* EXERCISE: Write out only the tail of the records, beginning at the line containing "TP2: test point (+12V) -> none" and including the last line, exactly as written.

* EXTRACTED ENTRIES:
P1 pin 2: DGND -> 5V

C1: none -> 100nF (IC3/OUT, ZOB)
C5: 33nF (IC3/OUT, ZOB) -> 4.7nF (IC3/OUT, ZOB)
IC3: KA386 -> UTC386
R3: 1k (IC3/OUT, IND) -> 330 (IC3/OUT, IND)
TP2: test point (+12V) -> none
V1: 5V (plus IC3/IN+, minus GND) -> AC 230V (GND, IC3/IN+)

* RESULT OF THE TASK:
TP2: test point (+12V) -> none
V1: 5V (plus IC3/IN+, minus GND) -> AC 230V (GND, IC3/IN+)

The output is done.